Task directions:
Every line of the data below must be output exactly, with images left out.

Exercise input:
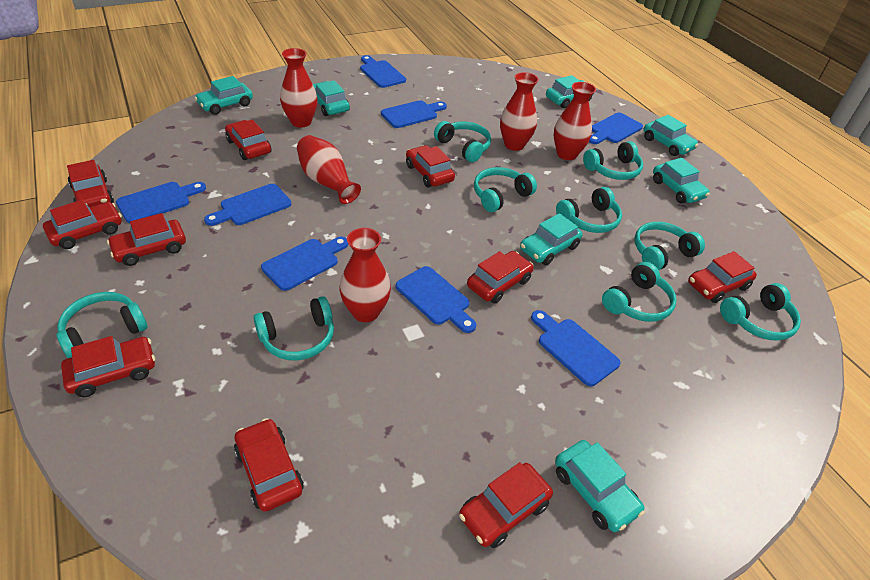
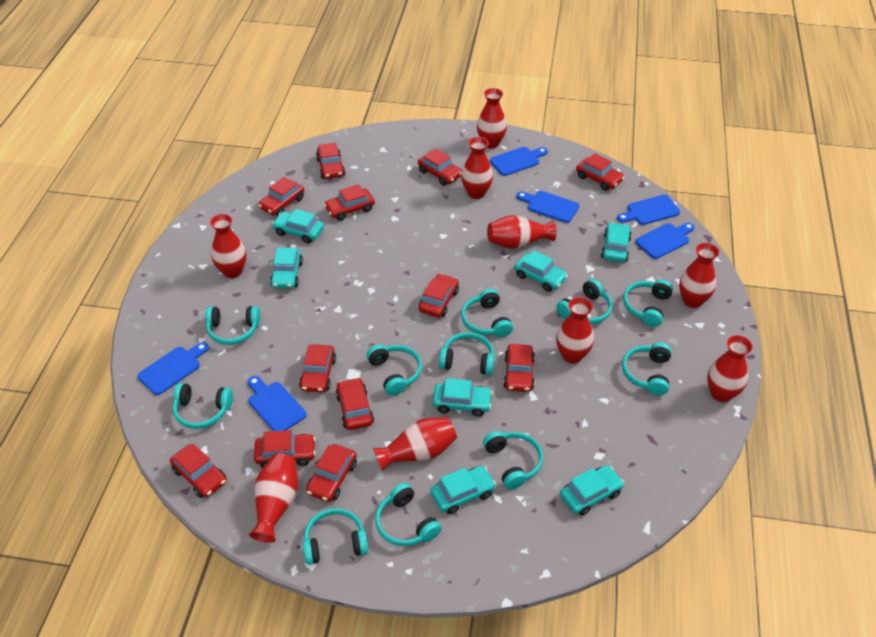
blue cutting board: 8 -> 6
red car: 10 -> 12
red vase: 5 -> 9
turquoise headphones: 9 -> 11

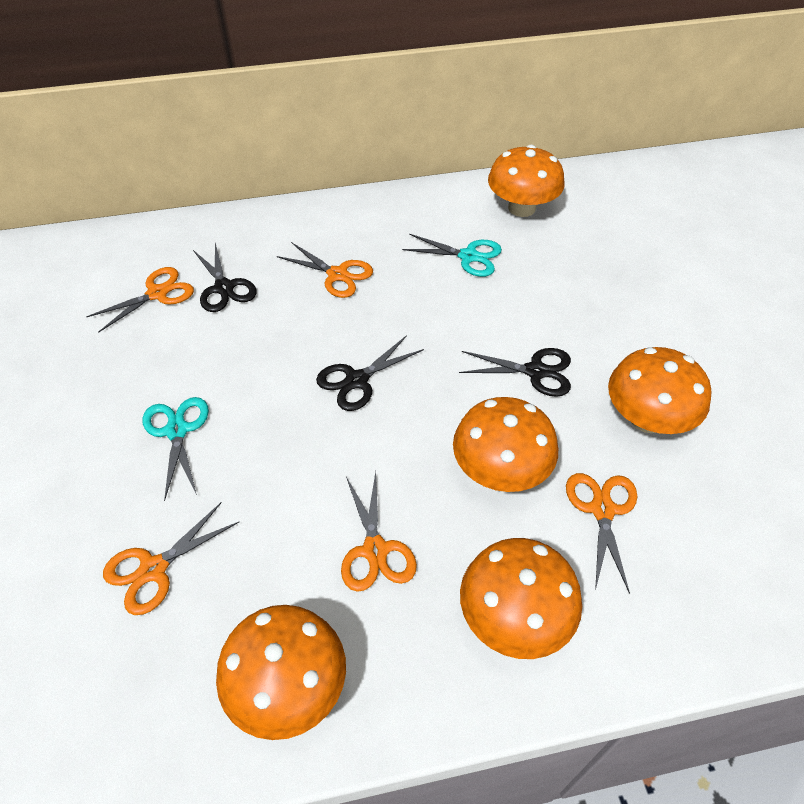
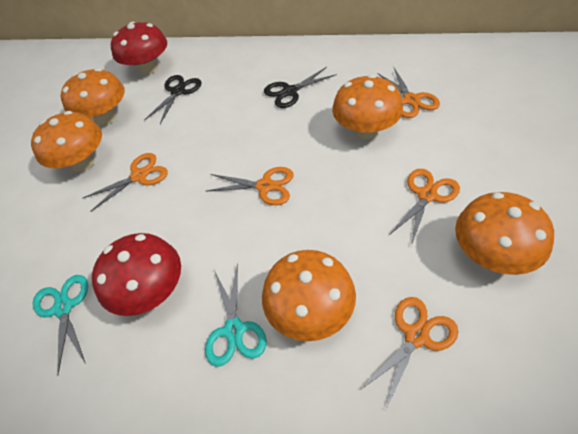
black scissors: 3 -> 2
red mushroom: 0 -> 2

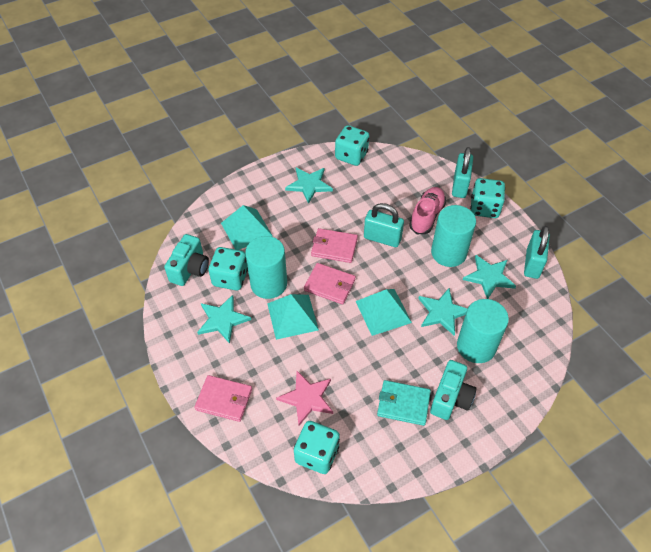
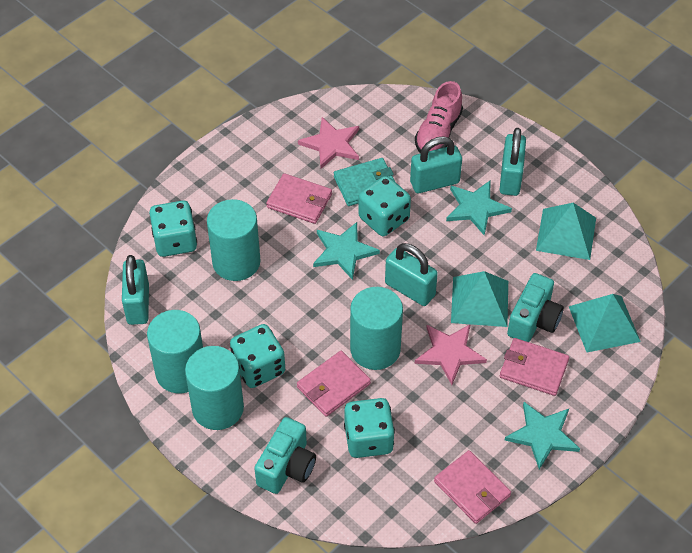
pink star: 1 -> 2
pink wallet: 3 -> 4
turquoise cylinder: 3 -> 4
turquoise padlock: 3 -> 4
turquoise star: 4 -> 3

Answer section:
blue cutting board: 8 -> 6
red car: 10 -> 12
red vase: 5 -> 9
turquoise headphones: 9 -> 11

black scissors: 3 -> 2
red mushroom: 0 -> 2

pink star: 1 -> 2
pink wallet: 3 -> 4
turquoise cylinder: 3 -> 4
turquoise padlock: 3 -> 4
turquoise star: 4 -> 3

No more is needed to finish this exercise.